** TASK DIRECTIONS **
The reply should hold only the lines from the one with "The żarówka (zielony)" to the one with "The kaczka (pomarańczowy) at 429, 308, 176, 115", both ends kept, exactly as they appear below, without any pictures.

** PROVIDED RECORDS **
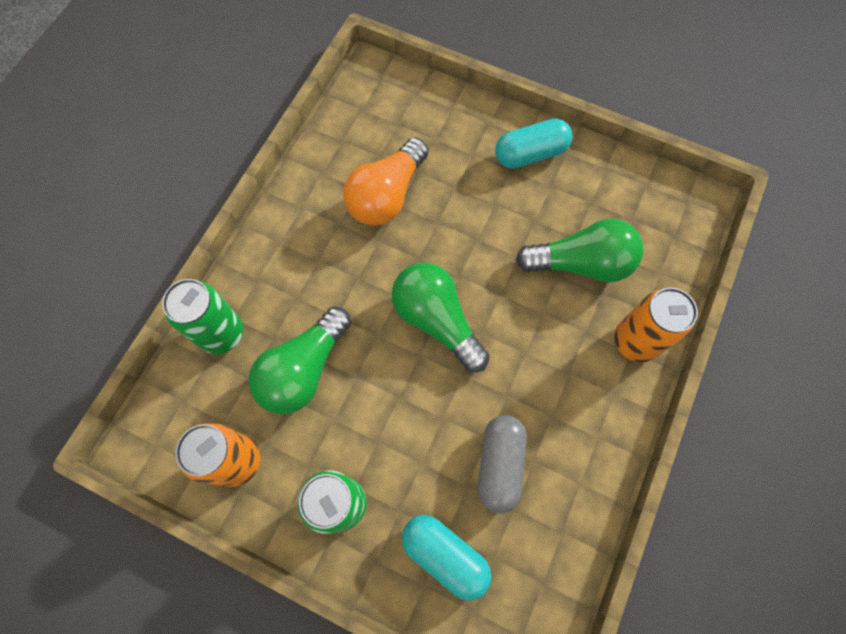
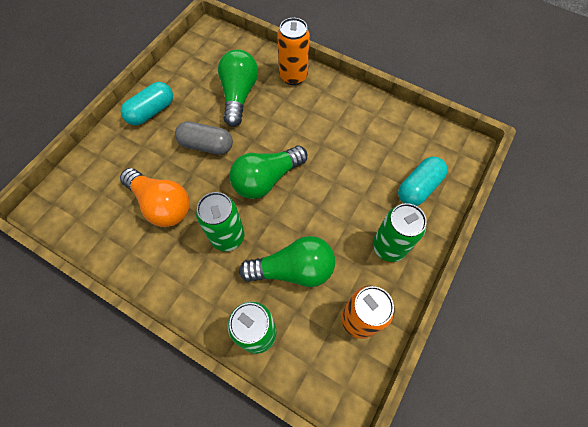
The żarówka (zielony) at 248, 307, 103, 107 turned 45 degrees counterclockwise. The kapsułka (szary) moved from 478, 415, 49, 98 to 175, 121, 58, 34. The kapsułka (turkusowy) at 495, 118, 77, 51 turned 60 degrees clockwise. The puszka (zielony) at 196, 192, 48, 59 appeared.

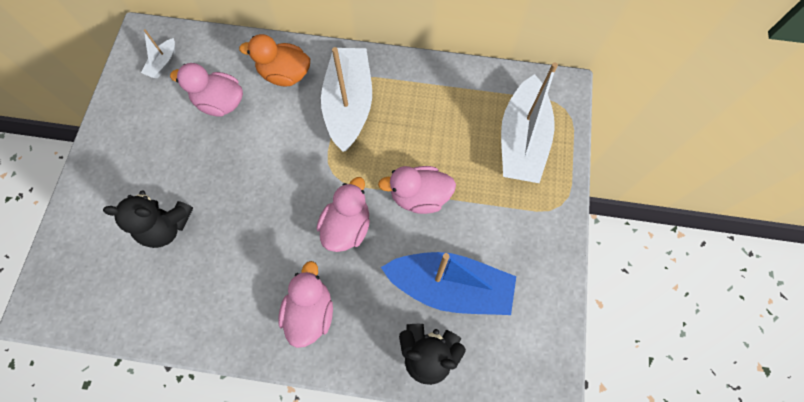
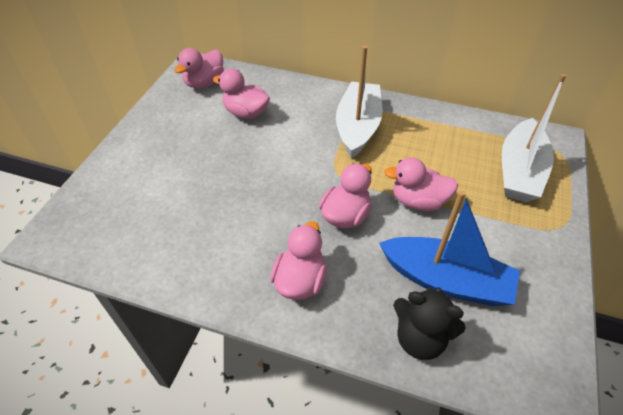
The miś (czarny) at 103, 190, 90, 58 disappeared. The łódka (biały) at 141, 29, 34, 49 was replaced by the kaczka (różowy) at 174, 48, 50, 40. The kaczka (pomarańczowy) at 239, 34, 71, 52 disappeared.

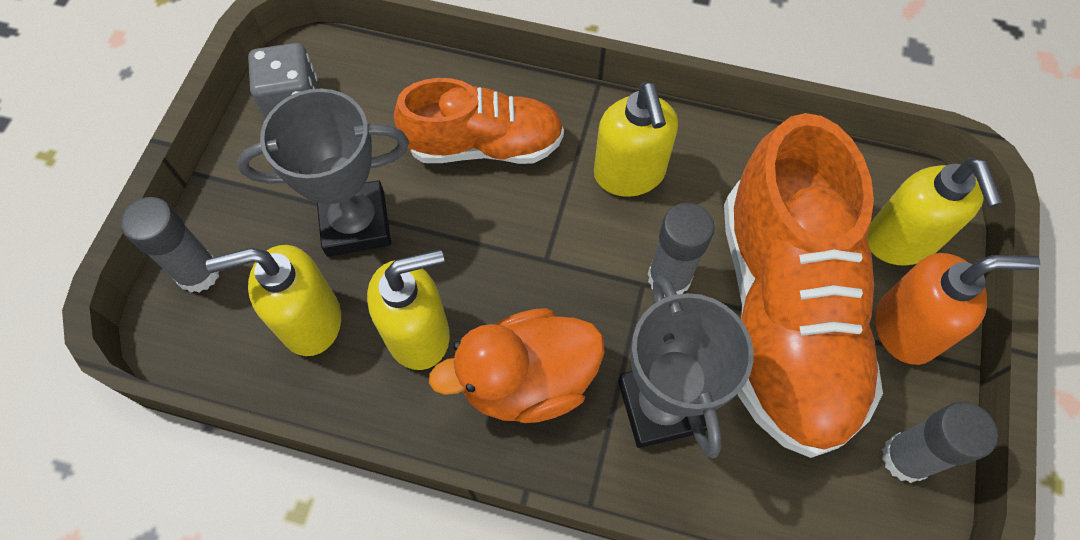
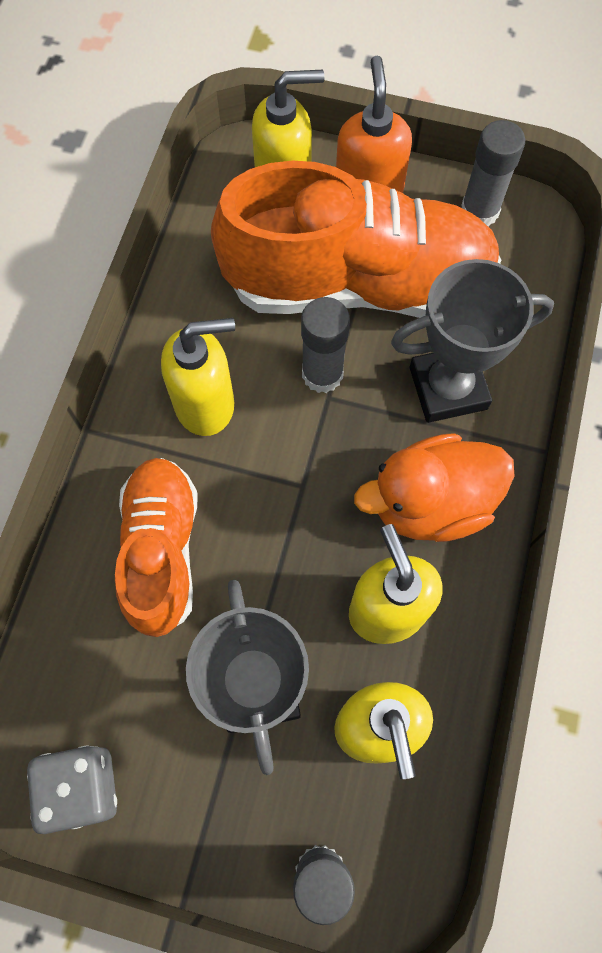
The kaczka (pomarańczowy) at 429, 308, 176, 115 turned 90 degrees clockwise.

==

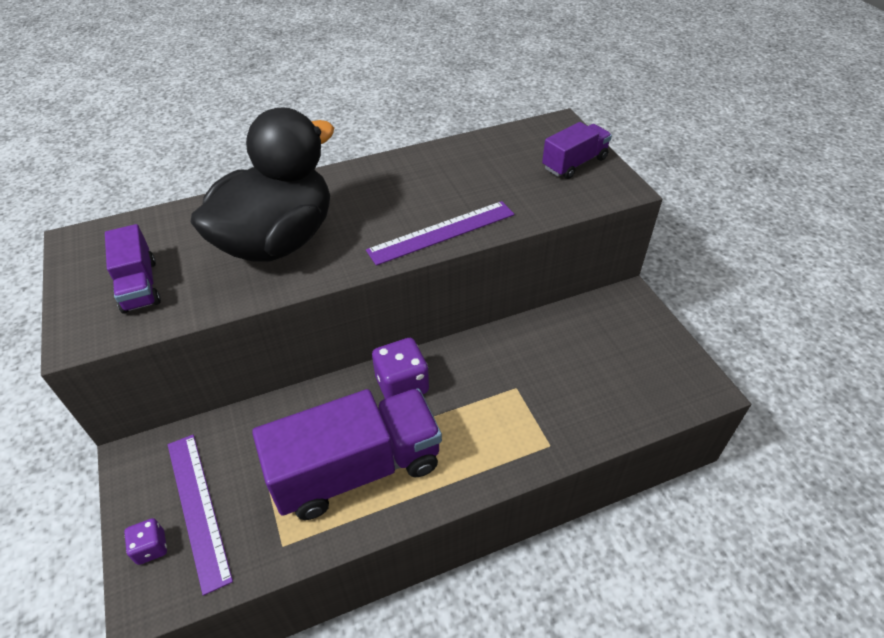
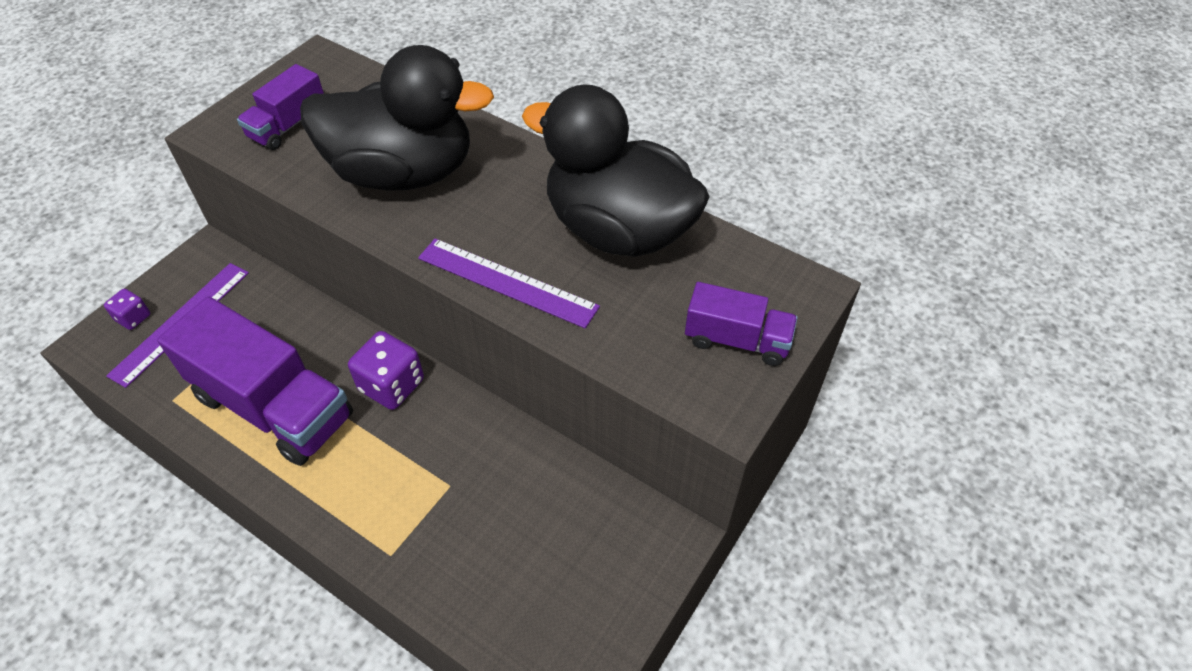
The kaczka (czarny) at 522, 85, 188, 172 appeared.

** ANSWER FOR THE TASK **
The żarówka (zielony) at 248, 307, 103, 107 turned 45 degrees counterclockwise. The kapsułka (szary) moved from 478, 415, 49, 98 to 175, 121, 58, 34. The kapsułka (turkusowy) at 495, 118, 77, 51 turned 60 degrees clockwise. The puszka (zielony) at 196, 192, 48, 59 appeared.

The miś (czarny) at 103, 190, 90, 58 disappeared. The łódka (biały) at 141, 29, 34, 49 was replaced by the kaczka (różowy) at 174, 48, 50, 40. The kaczka (pomarańczowy) at 239, 34, 71, 52 disappeared.

The kaczka (pomarańczowy) at 429, 308, 176, 115 turned 90 degrees clockwise.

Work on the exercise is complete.